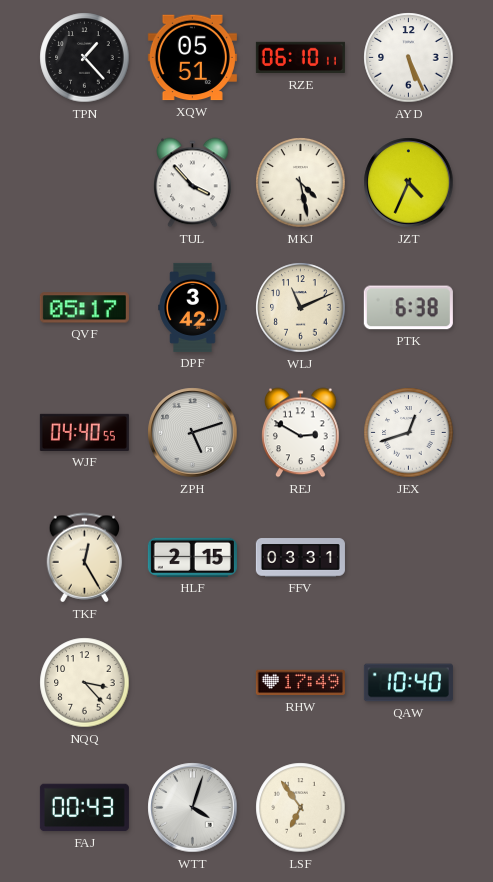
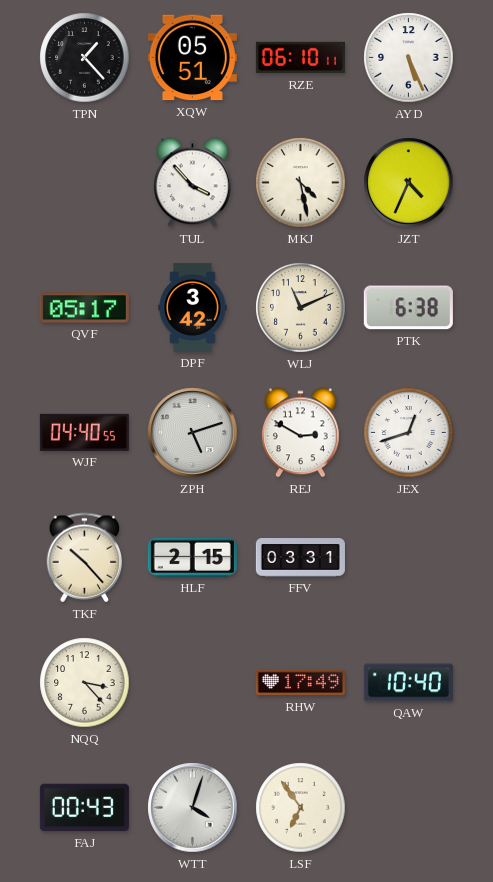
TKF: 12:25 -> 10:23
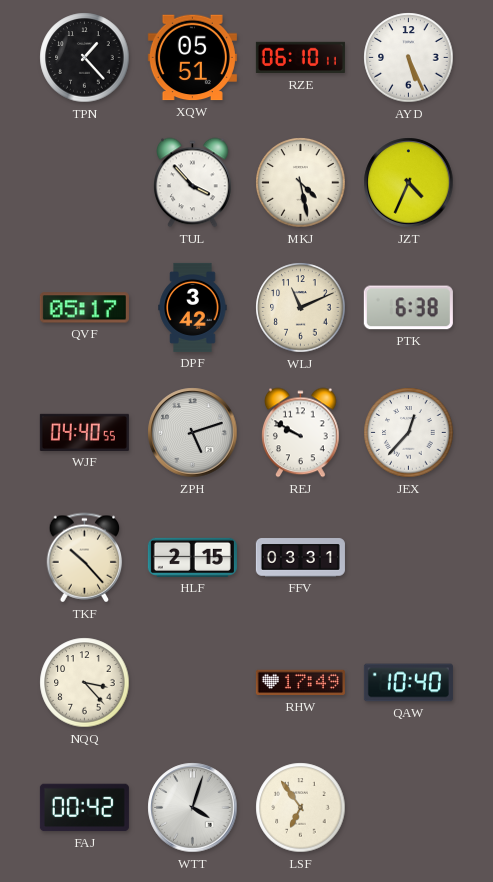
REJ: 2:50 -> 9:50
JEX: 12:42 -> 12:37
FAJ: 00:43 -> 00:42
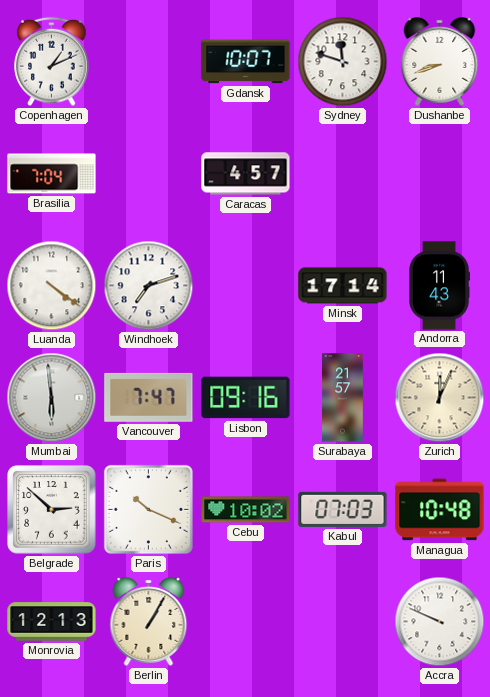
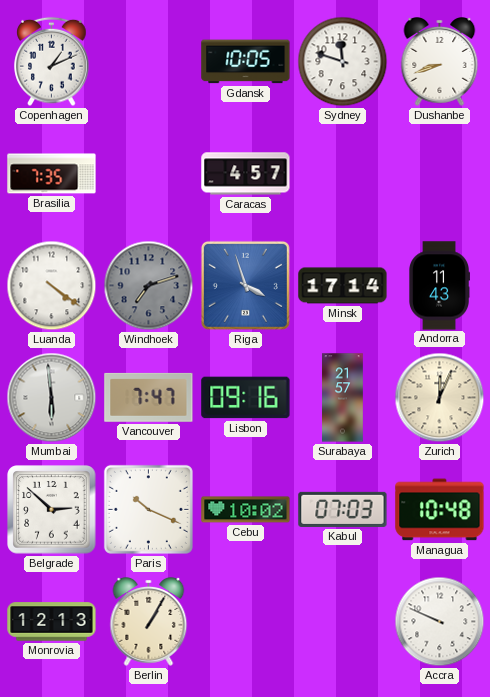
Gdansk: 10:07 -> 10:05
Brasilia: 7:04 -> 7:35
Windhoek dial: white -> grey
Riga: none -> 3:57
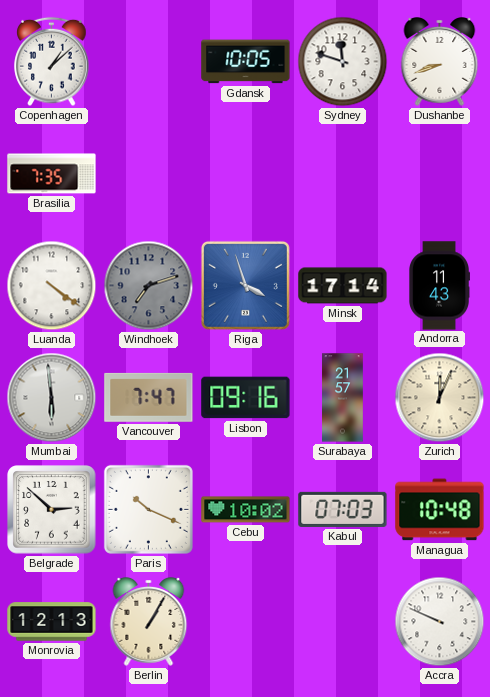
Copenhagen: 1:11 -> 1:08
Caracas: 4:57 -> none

_ _ _ _

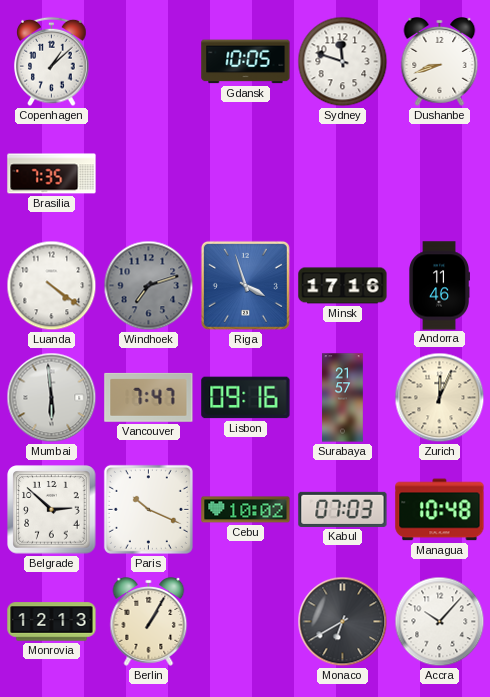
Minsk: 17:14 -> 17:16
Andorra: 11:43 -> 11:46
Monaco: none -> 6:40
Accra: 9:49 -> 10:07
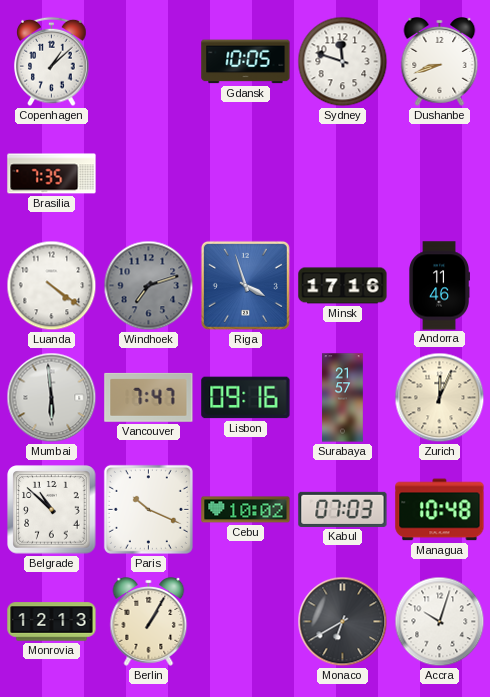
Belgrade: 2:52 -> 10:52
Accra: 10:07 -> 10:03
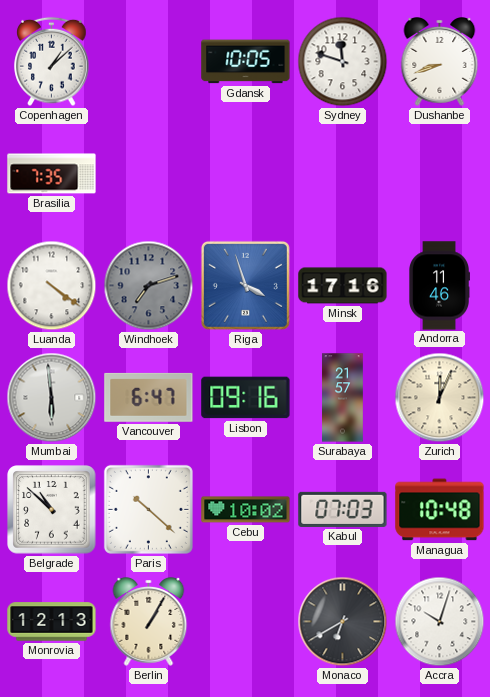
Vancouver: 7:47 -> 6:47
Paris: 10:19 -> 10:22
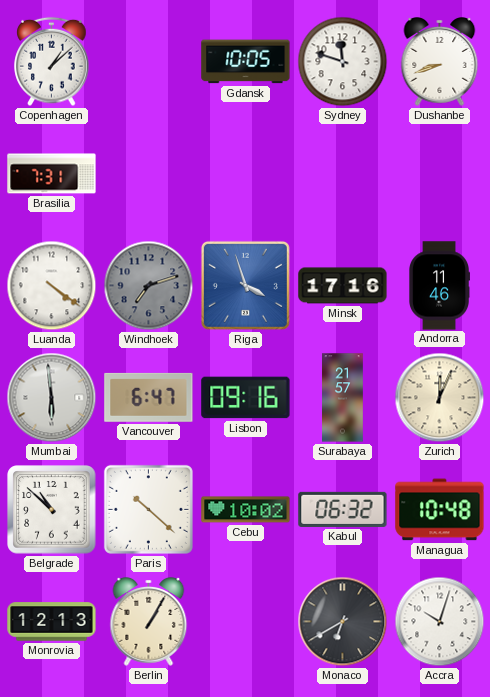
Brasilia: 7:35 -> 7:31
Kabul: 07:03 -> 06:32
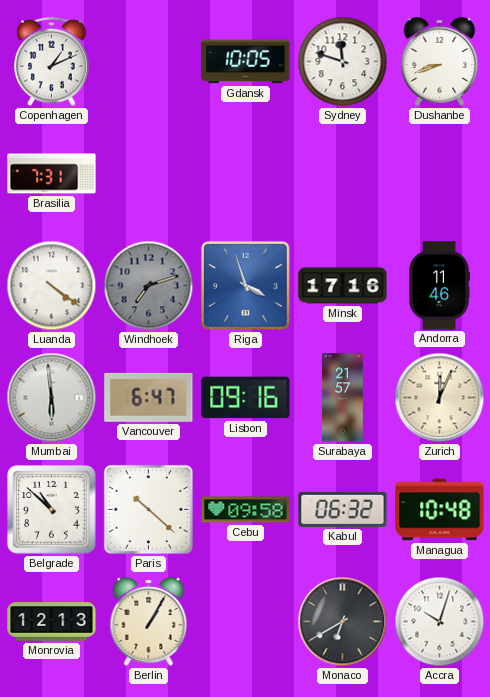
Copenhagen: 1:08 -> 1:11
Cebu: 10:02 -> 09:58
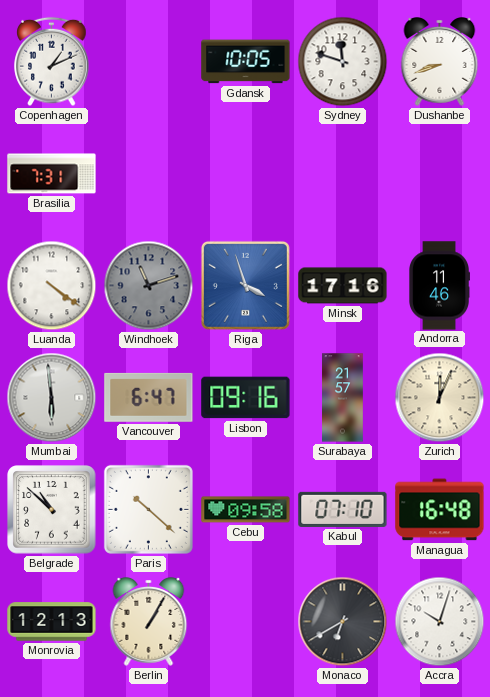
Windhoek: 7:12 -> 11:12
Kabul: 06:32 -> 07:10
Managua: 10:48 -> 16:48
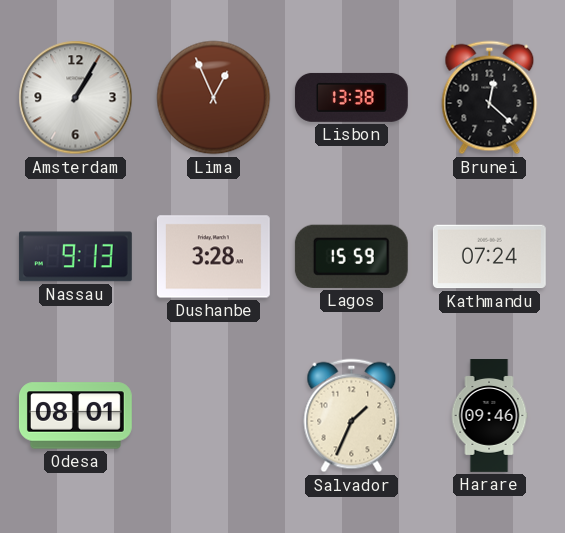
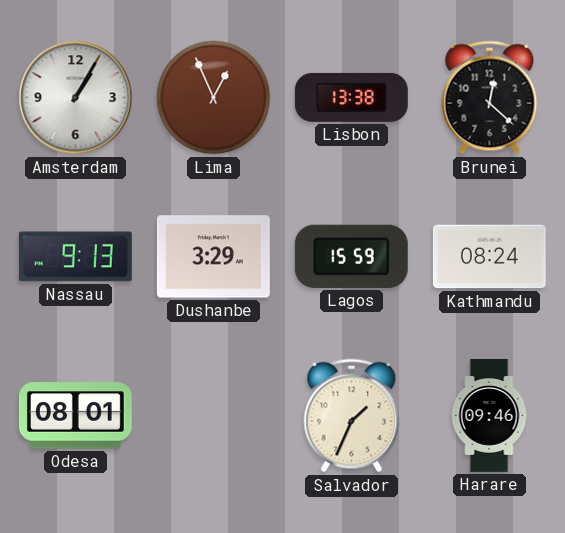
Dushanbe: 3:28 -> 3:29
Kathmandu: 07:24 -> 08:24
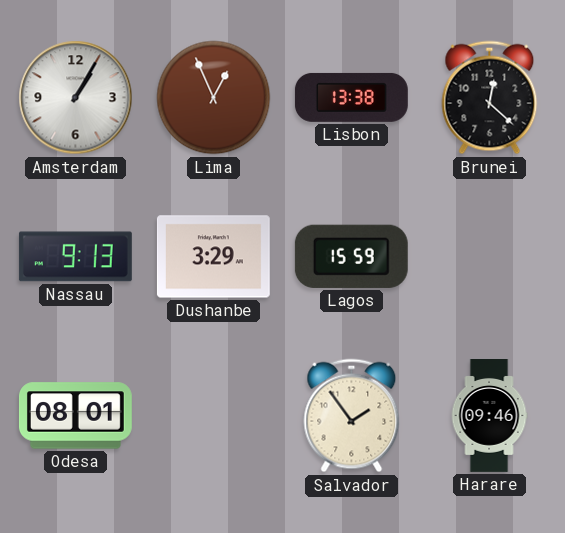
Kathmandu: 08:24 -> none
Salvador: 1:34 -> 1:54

_ _ _ _

*Given instruction*:
Starting at the row that contains "Vancouver: 7:47 -> 6:47" and ending at the row that contains "Salvador: 1:34 -> 1:54", give those rows as a numbered list, omitting any blank lines. Leave the pictures out of the list.

*Answer*:
1. Vancouver: 7:47 -> 6:47
2. Paris: 10:19 -> 10:22
3. Brasilia: 7:35 -> 7:31
4. Kabul: 07:03 -> 06:32
5. Copenhagen: 1:08 -> 1:11
6. Cebu: 10:02 -> 09:58
7. Windhoek: 7:12 -> 11:12
8. Kabul: 06:32 -> 07:10
9. Managua: 10:48 -> 16:48
10. Dushanbe: 3:28 -> 3:29
11. Kathmandu: 07:24 -> 08:24
12. Kathmandu: 08:24 -> none
13. Salvador: 1:34 -> 1:54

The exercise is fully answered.